#### Directive
Would you set down each of the lines below character for character, leaving none out?

#### Material for this exercise

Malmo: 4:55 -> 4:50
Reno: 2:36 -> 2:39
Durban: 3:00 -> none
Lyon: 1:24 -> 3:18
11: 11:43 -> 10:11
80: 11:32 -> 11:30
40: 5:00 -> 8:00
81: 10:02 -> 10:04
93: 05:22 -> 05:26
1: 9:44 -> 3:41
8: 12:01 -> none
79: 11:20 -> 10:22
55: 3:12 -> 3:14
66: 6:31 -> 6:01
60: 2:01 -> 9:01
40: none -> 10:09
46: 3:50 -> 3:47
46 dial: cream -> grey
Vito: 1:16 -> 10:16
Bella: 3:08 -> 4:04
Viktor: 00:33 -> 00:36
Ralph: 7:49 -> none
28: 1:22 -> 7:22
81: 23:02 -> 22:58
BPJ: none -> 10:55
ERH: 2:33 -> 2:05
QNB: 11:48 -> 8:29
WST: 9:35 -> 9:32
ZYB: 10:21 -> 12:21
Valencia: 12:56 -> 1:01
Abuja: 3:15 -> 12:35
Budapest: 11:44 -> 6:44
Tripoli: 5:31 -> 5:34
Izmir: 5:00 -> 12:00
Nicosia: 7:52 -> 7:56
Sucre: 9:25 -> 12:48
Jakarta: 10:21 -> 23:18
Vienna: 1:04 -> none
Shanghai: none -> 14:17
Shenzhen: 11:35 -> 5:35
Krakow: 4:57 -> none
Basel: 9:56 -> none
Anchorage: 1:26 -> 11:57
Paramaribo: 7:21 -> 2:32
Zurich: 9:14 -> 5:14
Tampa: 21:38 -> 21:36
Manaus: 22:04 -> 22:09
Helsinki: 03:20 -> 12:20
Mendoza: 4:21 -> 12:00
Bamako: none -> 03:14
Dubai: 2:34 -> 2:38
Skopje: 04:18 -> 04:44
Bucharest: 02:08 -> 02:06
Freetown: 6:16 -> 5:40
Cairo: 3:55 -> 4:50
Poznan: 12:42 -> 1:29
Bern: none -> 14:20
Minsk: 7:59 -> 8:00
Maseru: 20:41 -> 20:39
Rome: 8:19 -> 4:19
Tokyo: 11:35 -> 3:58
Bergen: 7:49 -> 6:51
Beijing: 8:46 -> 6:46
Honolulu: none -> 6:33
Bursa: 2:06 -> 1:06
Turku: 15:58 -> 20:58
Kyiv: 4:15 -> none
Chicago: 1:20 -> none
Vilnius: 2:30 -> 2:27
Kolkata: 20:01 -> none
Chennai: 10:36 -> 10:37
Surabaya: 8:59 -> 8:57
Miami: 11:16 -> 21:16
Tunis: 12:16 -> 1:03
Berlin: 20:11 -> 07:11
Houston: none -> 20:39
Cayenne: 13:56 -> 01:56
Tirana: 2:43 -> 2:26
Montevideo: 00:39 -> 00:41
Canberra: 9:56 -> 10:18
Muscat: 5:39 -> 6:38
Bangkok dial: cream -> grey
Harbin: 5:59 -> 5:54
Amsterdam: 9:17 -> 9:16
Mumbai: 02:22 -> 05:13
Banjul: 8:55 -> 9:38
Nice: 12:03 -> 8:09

#### Expected answer
Malmo: 4:55 -> 4:50
Reno: 2:36 -> 2:39
Durban: 3:00 -> none
Lyon: 1:24 -> 3:18
11: 11:43 -> 10:11
80: 11:32 -> 11:30
40: 5:00 -> 8:00
81: 10:02 -> 10:04
93: 05:22 -> 05:26
1: 9:44 -> 3:41
8: 12:01 -> none
79: 11:20 -> 10:22
55: 3:12 -> 3:14
66: 6:31 -> 6:01
60: 2:01 -> 9:01
40: none -> 10:09
46: 3:50 -> 3:47
46 dial: cream -> grey
Vito: 1:16 -> 10:16
Bella: 3:08 -> 4:04
Viktor: 00:33 -> 00:36
Ralph: 7:49 -> none
28: 1:22 -> 7:22
81: 23:02 -> 22:58
BPJ: none -> 10:55
ERH: 2:33 -> 2:05
QNB: 11:48 -> 8:29
WST: 9:35 -> 9:32
ZYB: 10:21 -> 12:21
Valencia: 12:56 -> 1:01
Abuja: 3:15 -> 12:35
Budapest: 11:44 -> 6:44
Tripoli: 5:31 -> 5:34
Izmir: 5:00 -> 12:00
Nicosia: 7:52 -> 7:56
Sucre: 9:25 -> 12:48
Jakarta: 10:21 -> 23:18
Vienna: 1:04 -> none
Shanghai: none -> 14:17
Shenzhen: 11:35 -> 5:35
Krakow: 4:57 -> none
Basel: 9:56 -> none
Anchorage: 1:26 -> 11:57
Paramaribo: 7:21 -> 2:32
Zurich: 9:14 -> 5:14
Tampa: 21:38 -> 21:36
Manaus: 22:04 -> 22:09
Helsinki: 03:20 -> 12:20
Mendoza: 4:21 -> 12:00
Bamako: none -> 03:14
Dubai: 2:34 -> 2:38
Skopje: 04:18 -> 04:44
Bucharest: 02:08 -> 02:06
Freetown: 6:16 -> 5:40
Cairo: 3:55 -> 4:50
Poznan: 12:42 -> 1:29
Bern: none -> 14:20
Minsk: 7:59 -> 8:00
Maseru: 20:41 -> 20:39
Rome: 8:19 -> 4:19
Tokyo: 11:35 -> 3:58
Bergen: 7:49 -> 6:51
Beijing: 8:46 -> 6:46
Honolulu: none -> 6:33
Bursa: 2:06 -> 1:06
Turku: 15:58 -> 20:58
Kyiv: 4:15 -> none
Chicago: 1:20 -> none
Vilnius: 2:30 -> 2:27
Kolkata: 20:01 -> none
Chennai: 10:36 -> 10:37
Surabaya: 8:59 -> 8:57
Miami: 11:16 -> 21:16
Tunis: 12:16 -> 1:03
Berlin: 20:11 -> 07:11
Houston: none -> 20:39
Cayenne: 13:56 -> 01:56
Tirana: 2:43 -> 2:26
Montevideo: 00:39 -> 00:41
Canberra: 9:56 -> 10:18
Muscat: 5:39 -> 6:38
Bangkok dial: cream -> grey
Harbin: 5:59 -> 5:54
Amsterdam: 9:17 -> 9:16
Mumbai: 02:22 -> 05:13
Banjul: 8:55 -> 9:38
Nice: 12:03 -> 8:09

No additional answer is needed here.